## Problem to work on
Find where "RADIO: nRF24L01 -> RFM69" appears in the entries below. That line and all lines after it, through the last, are to be duplicated exactly, with nothing else.

## Dataset entries
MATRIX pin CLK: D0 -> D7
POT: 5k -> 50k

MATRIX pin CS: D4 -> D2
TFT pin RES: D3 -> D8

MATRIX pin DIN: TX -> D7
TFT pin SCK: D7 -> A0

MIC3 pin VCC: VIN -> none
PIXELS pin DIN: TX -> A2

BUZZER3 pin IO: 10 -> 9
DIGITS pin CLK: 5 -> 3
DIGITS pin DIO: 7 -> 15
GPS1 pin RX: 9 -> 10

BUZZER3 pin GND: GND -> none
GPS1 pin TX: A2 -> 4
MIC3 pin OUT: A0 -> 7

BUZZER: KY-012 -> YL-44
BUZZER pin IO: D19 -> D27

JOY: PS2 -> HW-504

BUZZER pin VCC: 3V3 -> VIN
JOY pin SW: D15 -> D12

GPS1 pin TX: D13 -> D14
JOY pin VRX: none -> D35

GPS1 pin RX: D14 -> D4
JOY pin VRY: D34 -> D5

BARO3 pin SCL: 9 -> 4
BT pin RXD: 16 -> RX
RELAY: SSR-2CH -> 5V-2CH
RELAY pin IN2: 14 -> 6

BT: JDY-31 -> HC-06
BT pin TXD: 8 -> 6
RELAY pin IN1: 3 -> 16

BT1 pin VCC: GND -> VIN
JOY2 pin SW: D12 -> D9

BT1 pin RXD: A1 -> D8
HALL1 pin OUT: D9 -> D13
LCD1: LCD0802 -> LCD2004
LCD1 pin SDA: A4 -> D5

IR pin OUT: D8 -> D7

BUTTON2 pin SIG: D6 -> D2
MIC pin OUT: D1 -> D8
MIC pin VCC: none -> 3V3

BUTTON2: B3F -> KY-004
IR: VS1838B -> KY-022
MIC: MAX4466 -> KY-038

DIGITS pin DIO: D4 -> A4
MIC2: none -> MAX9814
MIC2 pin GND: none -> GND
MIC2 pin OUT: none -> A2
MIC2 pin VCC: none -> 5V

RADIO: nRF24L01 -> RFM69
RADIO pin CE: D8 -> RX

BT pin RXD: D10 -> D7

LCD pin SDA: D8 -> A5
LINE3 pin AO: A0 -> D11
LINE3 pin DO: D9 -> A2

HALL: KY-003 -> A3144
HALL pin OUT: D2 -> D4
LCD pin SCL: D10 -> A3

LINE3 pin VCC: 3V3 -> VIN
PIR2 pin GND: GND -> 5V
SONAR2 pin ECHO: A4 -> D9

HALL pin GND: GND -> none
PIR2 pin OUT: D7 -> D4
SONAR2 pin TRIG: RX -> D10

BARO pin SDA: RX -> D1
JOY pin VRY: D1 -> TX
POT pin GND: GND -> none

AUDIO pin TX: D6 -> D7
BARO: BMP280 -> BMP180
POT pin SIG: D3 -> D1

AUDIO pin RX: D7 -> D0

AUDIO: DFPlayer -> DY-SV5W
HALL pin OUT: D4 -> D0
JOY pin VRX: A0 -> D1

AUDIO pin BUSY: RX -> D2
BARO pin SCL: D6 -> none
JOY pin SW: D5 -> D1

## Solution below
RADIO: nRF24L01 -> RFM69
RADIO pin CE: D8 -> RX

BT pin RXD: D10 -> D7

LCD pin SDA: D8 -> A5
LINE3 pin AO: A0 -> D11
LINE3 pin DO: D9 -> A2

HALL: KY-003 -> A3144
HALL pin OUT: D2 -> D4
LCD pin SCL: D10 -> A3

LINE3 pin VCC: 3V3 -> VIN
PIR2 pin GND: GND -> 5V
SONAR2 pin ECHO: A4 -> D9

HALL pin GND: GND -> none
PIR2 pin OUT: D7 -> D4
SONAR2 pin TRIG: RX -> D10

BARO pin SDA: RX -> D1
JOY pin VRY: D1 -> TX
POT pin GND: GND -> none

AUDIO pin TX: D6 -> D7
BARO: BMP280 -> BMP180
POT pin SIG: D3 -> D1

AUDIO pin RX: D7 -> D0

AUDIO: DFPlayer -> DY-SV5W
HALL pin OUT: D4 -> D0
JOY pin VRX: A0 -> D1

AUDIO pin BUSY: RX -> D2
BARO pin SCL: D6 -> none
JOY pin SW: D5 -> D1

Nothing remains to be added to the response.